• Activity
Return the full set of entries below exactly, leaving every image out.

• Images with polygon outlines
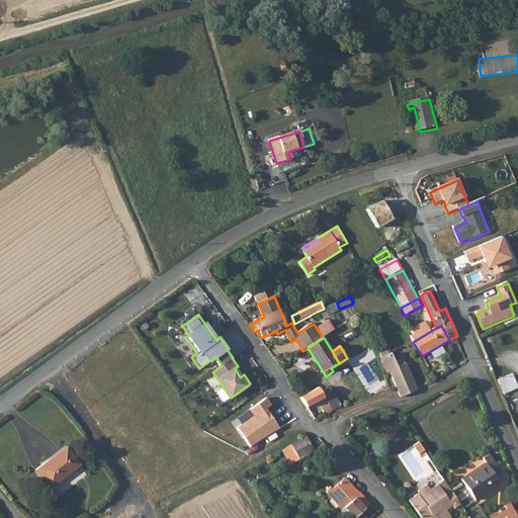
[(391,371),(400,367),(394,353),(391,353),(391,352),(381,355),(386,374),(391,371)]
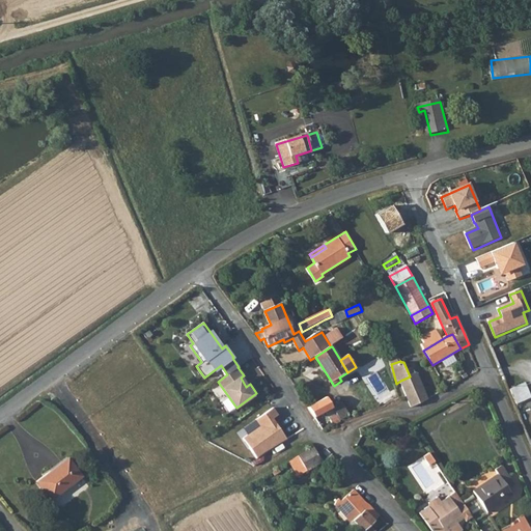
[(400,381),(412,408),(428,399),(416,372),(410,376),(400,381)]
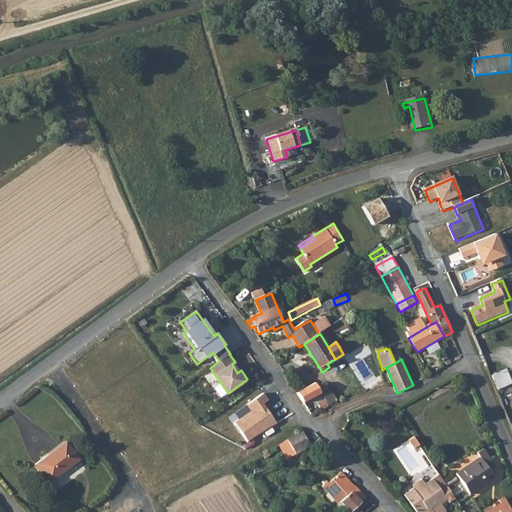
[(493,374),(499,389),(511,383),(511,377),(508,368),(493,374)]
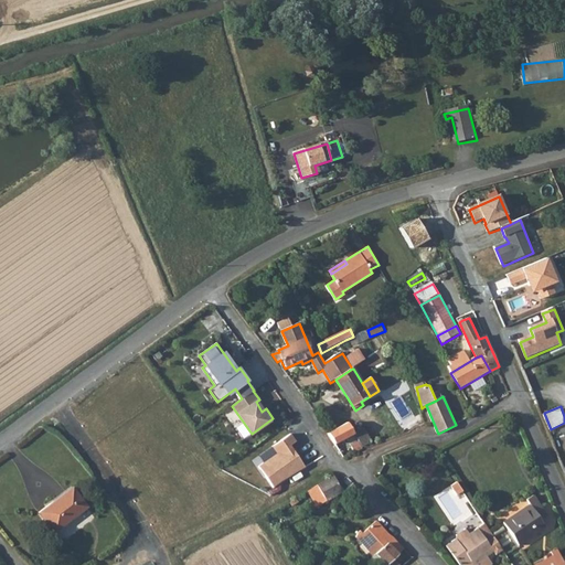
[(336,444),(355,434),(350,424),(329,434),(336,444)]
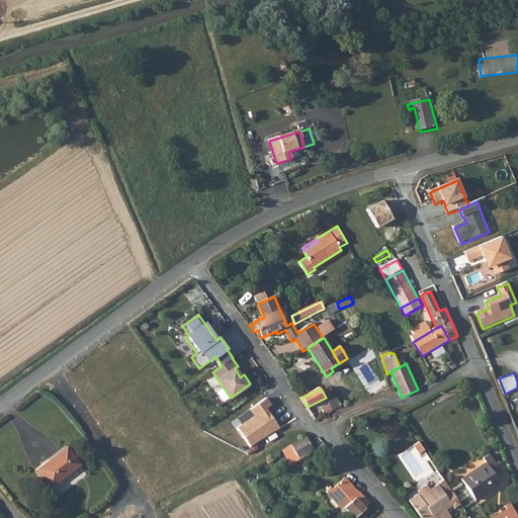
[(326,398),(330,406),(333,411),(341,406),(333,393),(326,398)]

• Reply
[(391,371),(400,367),(394,353),(391,353),(391,352),(381,355),(386,374),(391,371)]
[(400,381),(412,408),(428,399),(416,372),(410,376),(400,381)]
[(493,374),(499,389),(511,383),(511,377),(508,368),(493,374)]
[(336,444),(355,434),(350,424),(329,434),(336,444)]
[(326,398),(330,406),(333,411),(341,406),(333,393),(326,398)]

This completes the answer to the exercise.